Start of EXTRACTED DATA

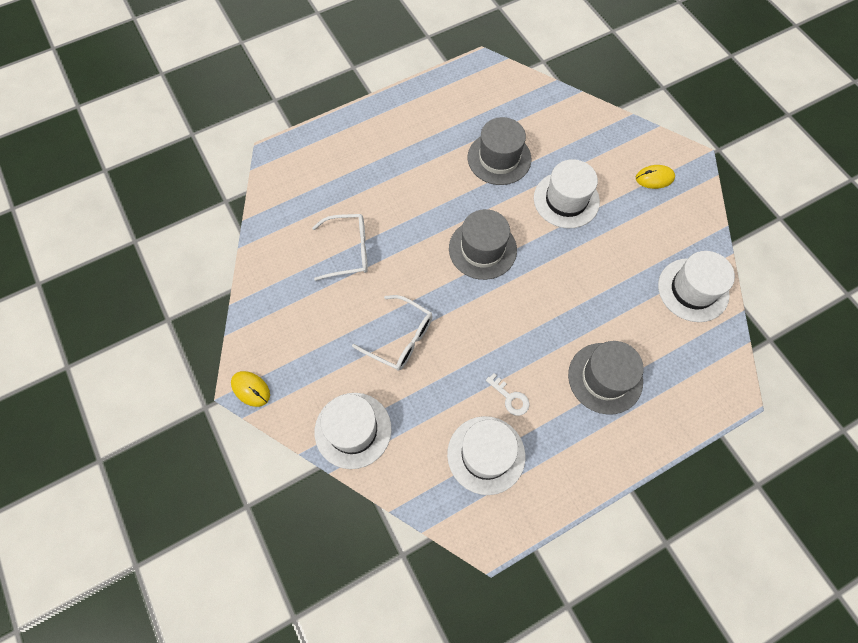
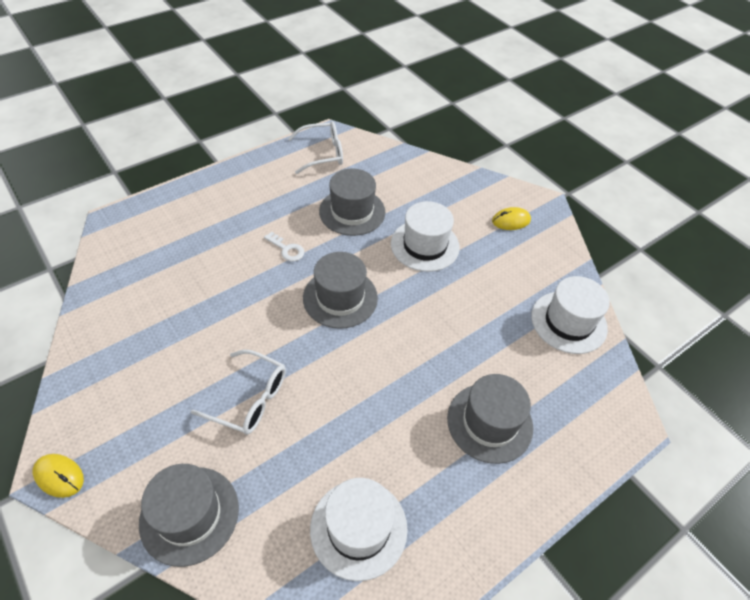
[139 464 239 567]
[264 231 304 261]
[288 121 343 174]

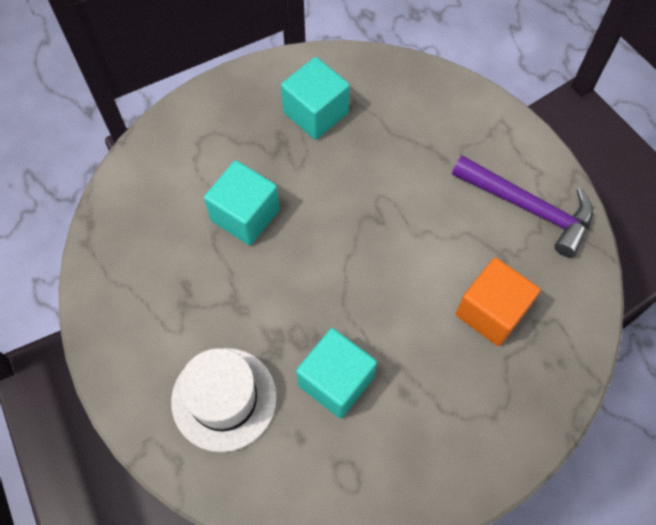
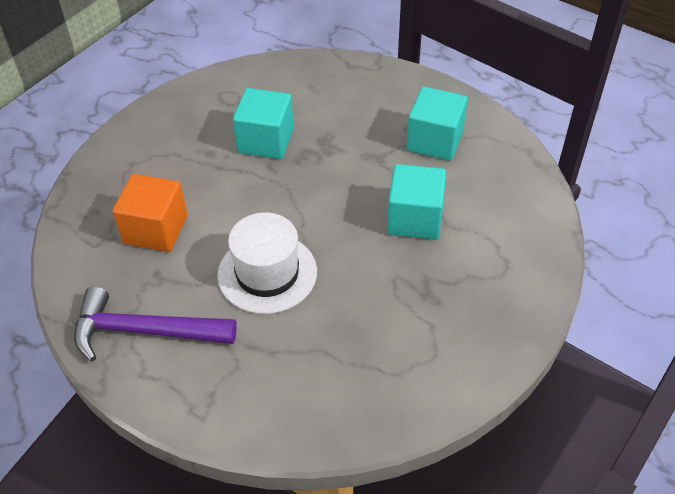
[217 213 317 314]
[406 87 468 161]

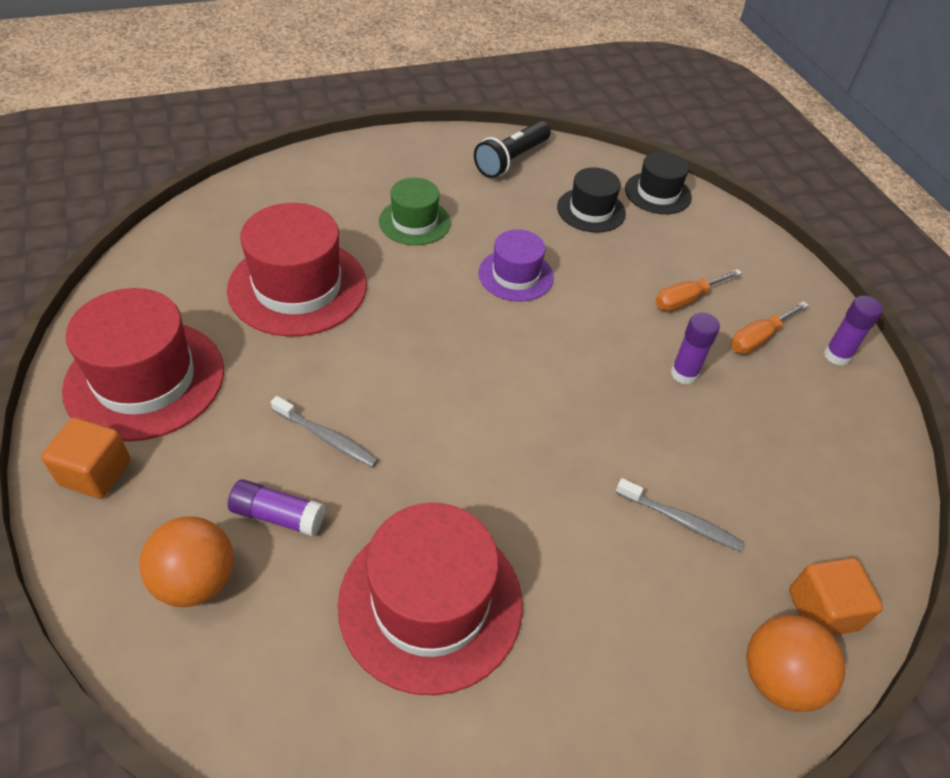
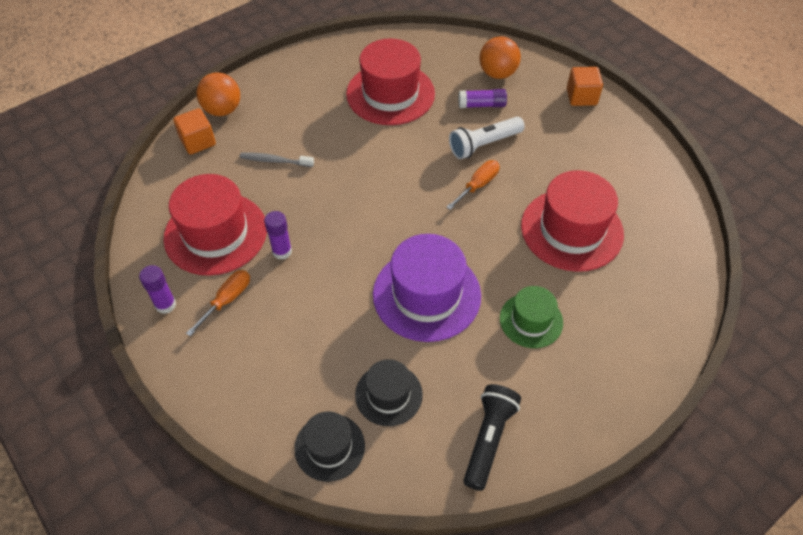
[163 174 267 276]
[373 234 481 342]
[446 160 500 210]
[449 117 525 159]

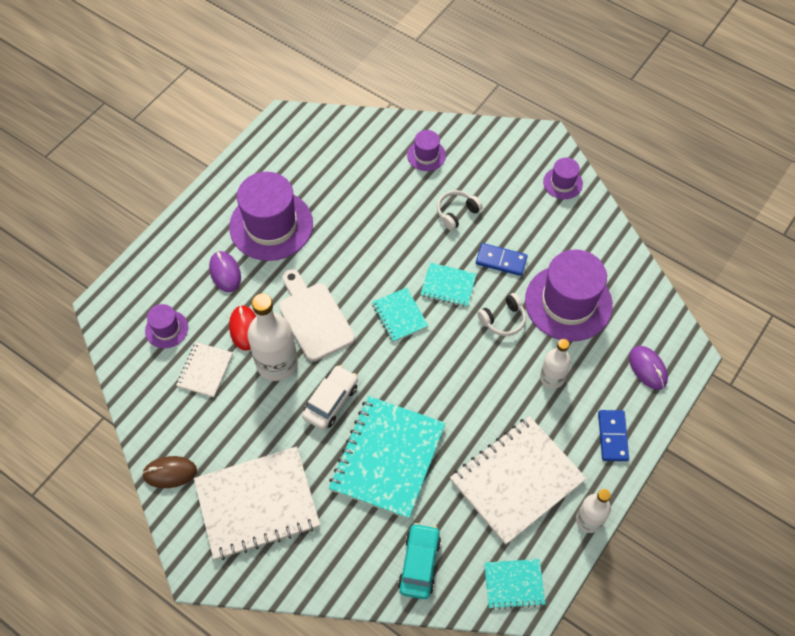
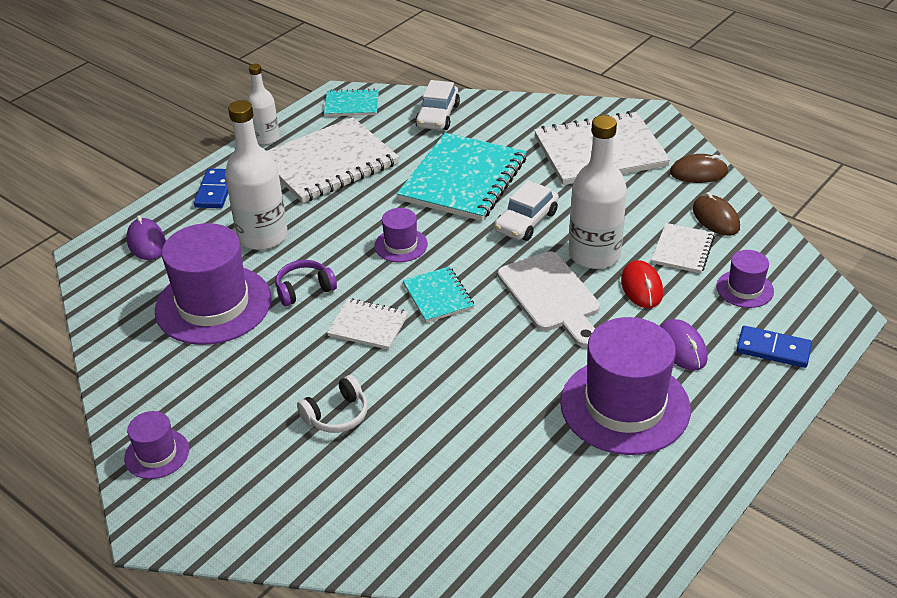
[225 100 288 250]
[275 260 337 306]
[327 298 408 350]
[374 208 428 262]
[415 80 460 130]
[693 192 740 236]
[736 326 812 368]

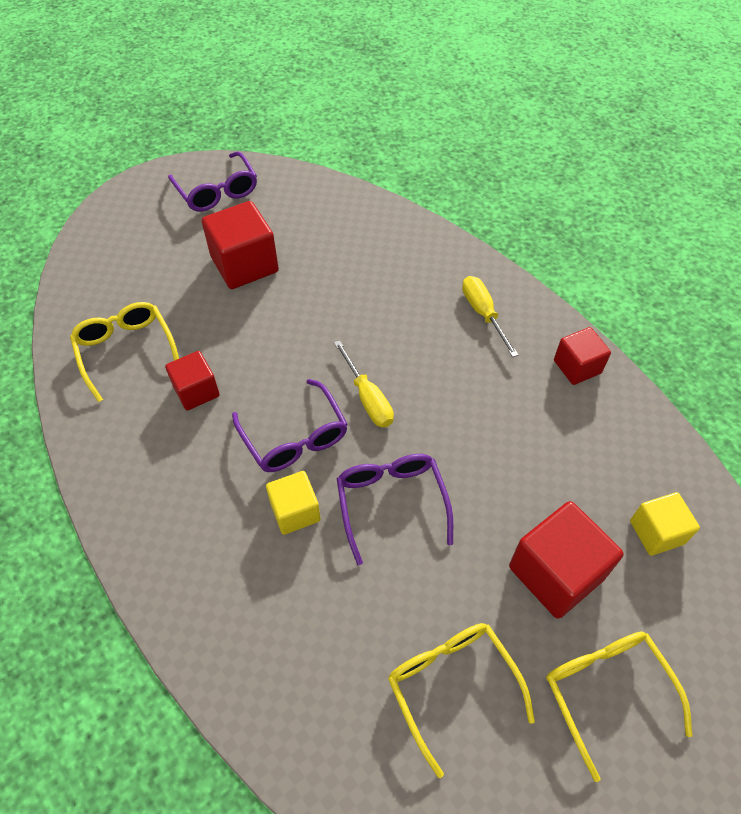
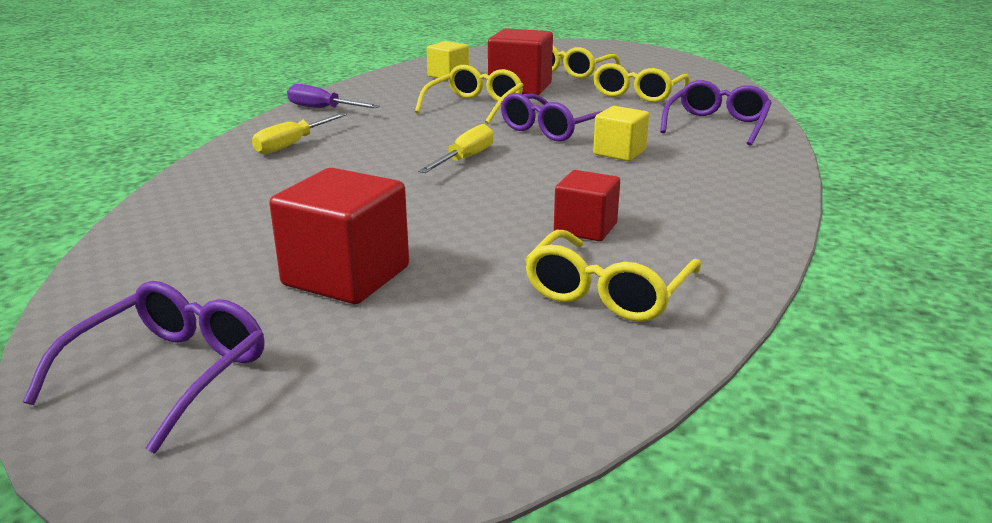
[287 84 380 108]
[415 65 523 124]
[660 80 772 146]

End of EXTRACTED DATA

● ACTION ITEM: Since the copy should hold text only, set down each record exactly and leave the pictures out.

● TASK SOLUTION:
[139 464 239 567]
[264 231 304 261]
[288 121 343 174]

[217 213 317 314]
[406 87 468 161]

[163 174 267 276]
[373 234 481 342]
[446 160 500 210]
[449 117 525 159]

[225 100 288 250]
[275 260 337 306]
[327 298 408 350]
[374 208 428 262]
[415 80 460 130]
[693 192 740 236]
[736 326 812 368]

[287 84 380 108]
[415 65 523 124]
[660 80 772 146]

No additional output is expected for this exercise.